■ Data for the task:

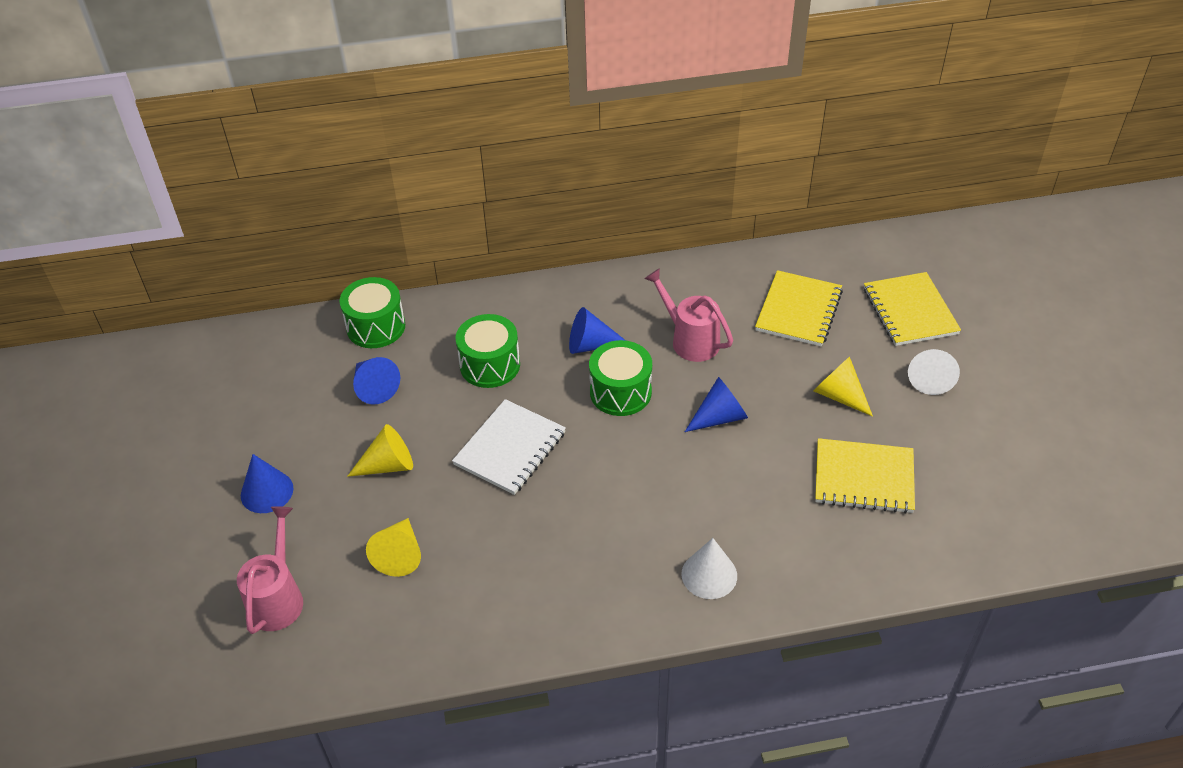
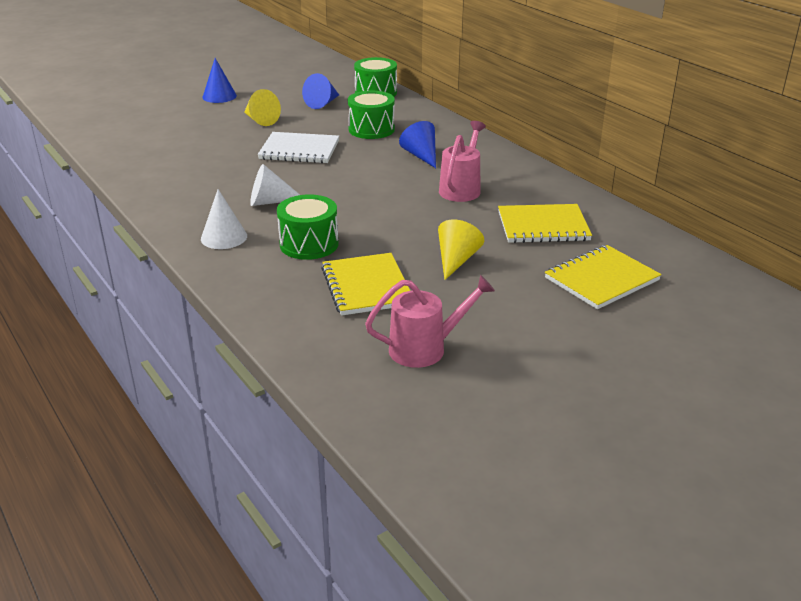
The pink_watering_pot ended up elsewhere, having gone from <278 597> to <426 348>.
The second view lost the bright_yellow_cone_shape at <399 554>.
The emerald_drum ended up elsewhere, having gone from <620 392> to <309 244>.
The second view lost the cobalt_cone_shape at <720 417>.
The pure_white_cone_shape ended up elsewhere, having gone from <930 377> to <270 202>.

--

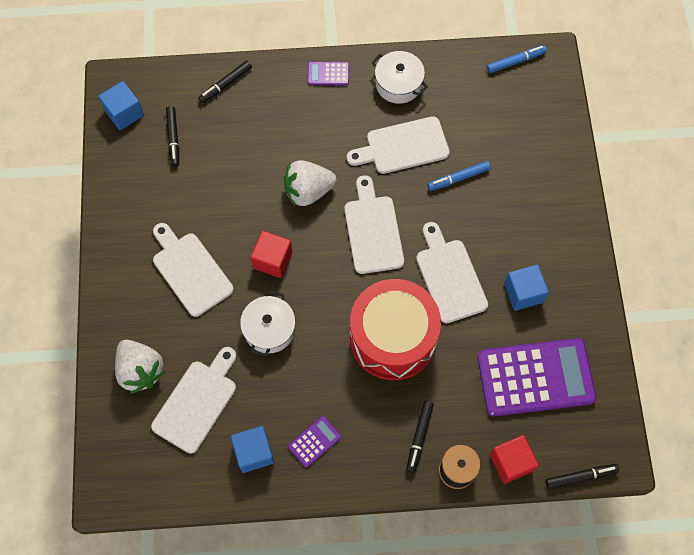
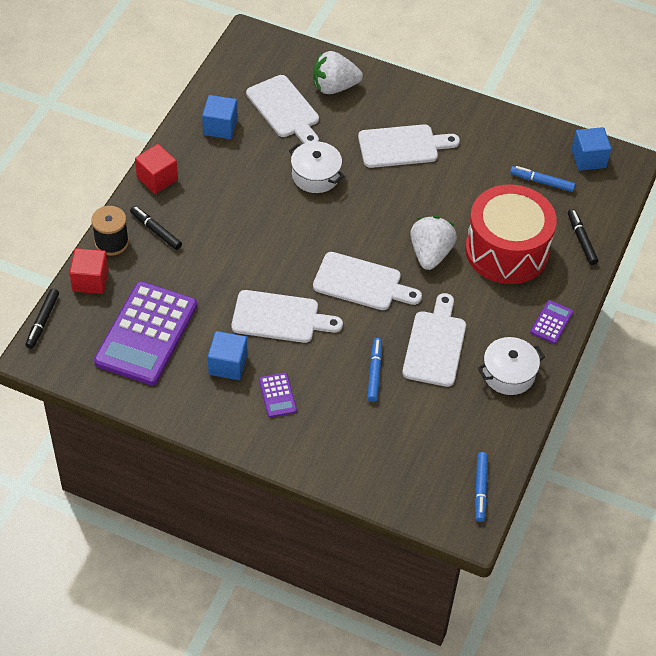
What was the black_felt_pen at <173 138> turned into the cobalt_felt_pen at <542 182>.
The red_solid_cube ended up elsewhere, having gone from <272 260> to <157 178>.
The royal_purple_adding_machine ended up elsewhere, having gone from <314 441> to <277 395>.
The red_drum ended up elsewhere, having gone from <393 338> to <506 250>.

■ What to work on: Start with the line above that contains "The red_solid_cube ended" and stop after the line that contains "The red_drum ended". Output those lines exactly, and only those.

■ Response:
The red_solid_cube ended up elsewhere, having gone from <272 260> to <157 178>.
The royal_purple_adding_machine ended up elsewhere, having gone from <314 441> to <277 395>.
The red_drum ended up elsewhere, having gone from <393 338> to <506 250>.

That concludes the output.